What the task requires ▸
With the images set aside, retype every record below character for character.
>>>>
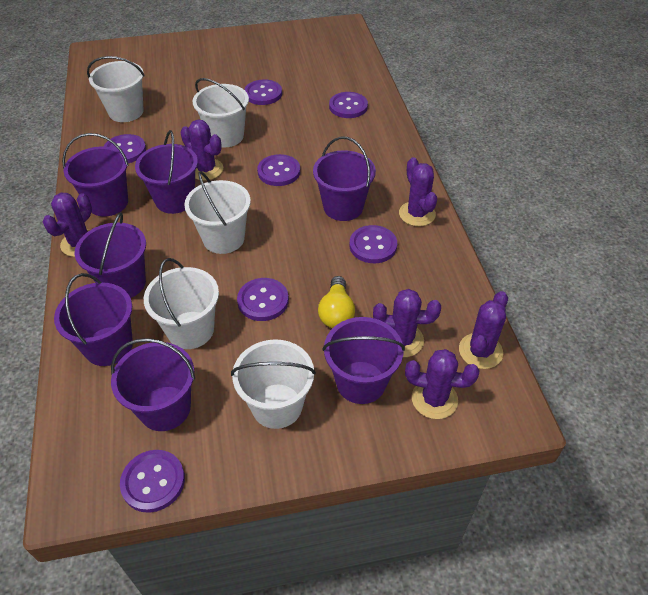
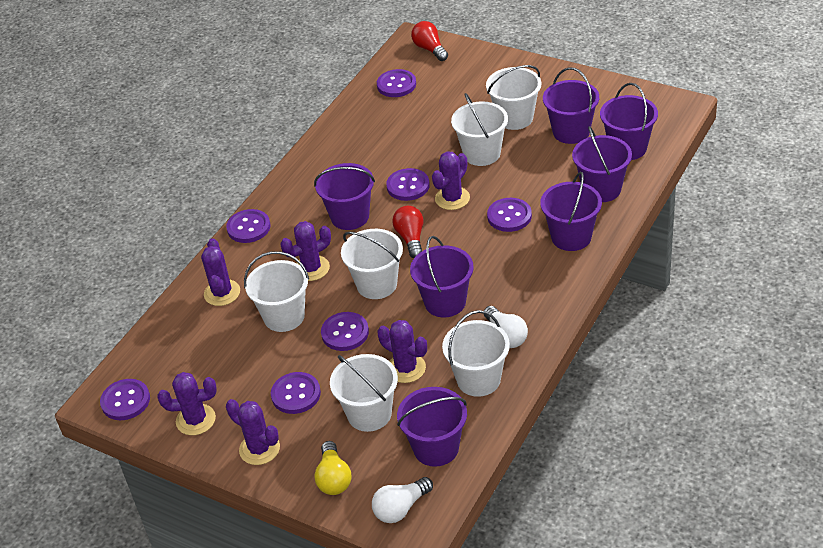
red light bulb: 0 -> 2
white bucket: 5 -> 6
white light bulb: 0 -> 2

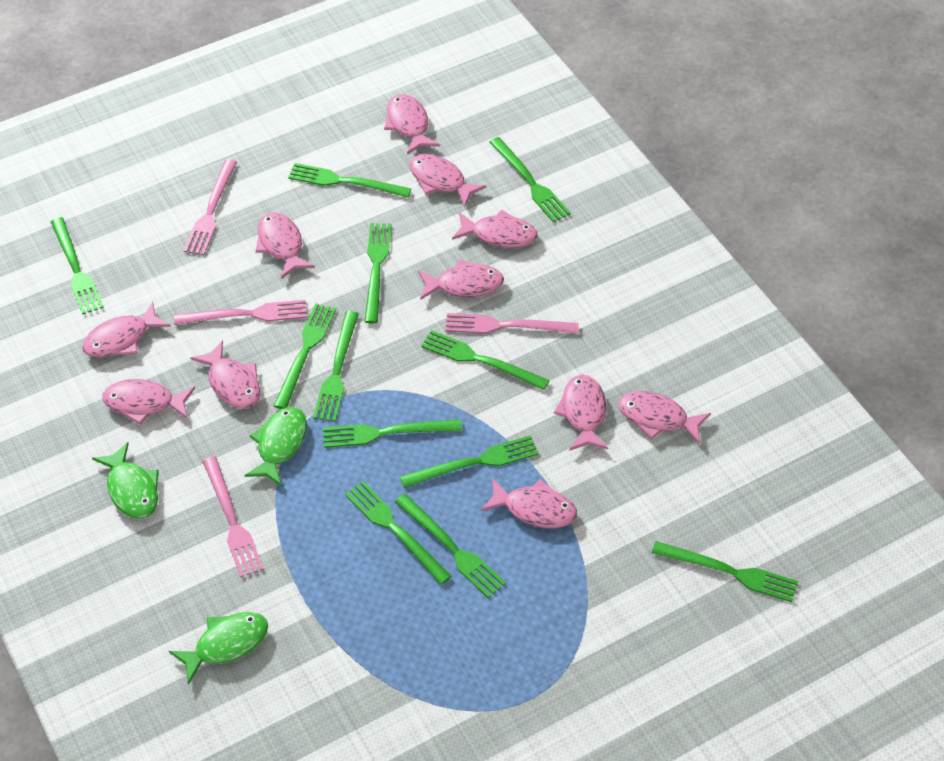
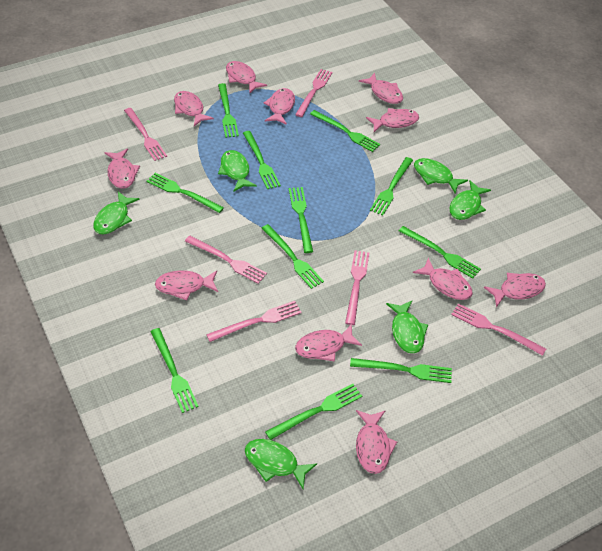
green fish: 3 -> 6
green fork: 12 -> 11
pink fork: 4 -> 6

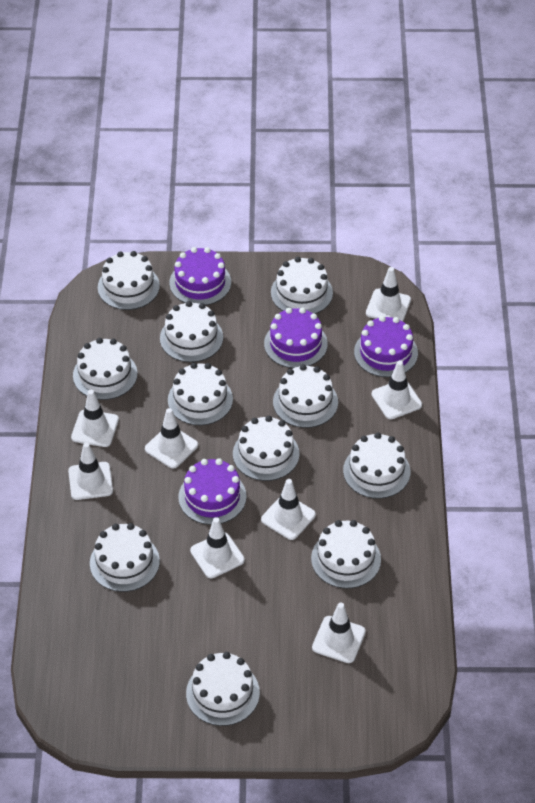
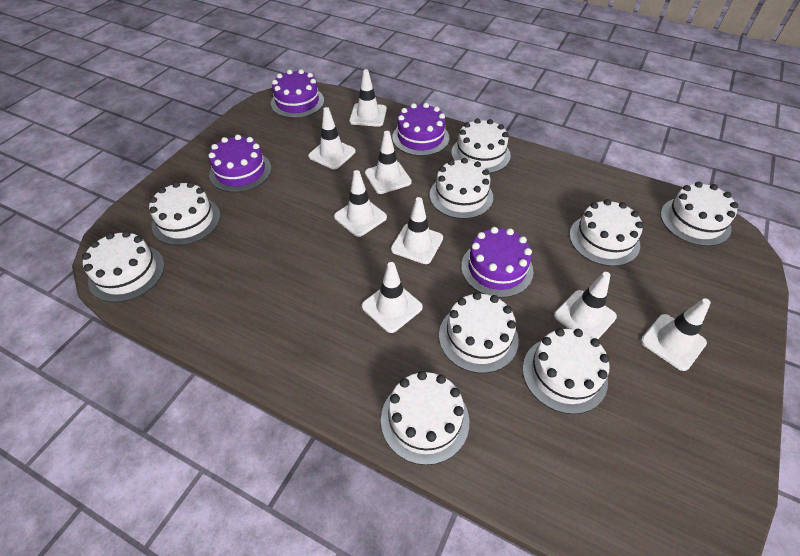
white cake: 11 -> 9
<<<<
Problem solution ▸
red light bulb: 0 -> 2
white bucket: 5 -> 6
white light bulb: 0 -> 2

green fish: 3 -> 6
green fork: 12 -> 11
pink fork: 4 -> 6

white cake: 11 -> 9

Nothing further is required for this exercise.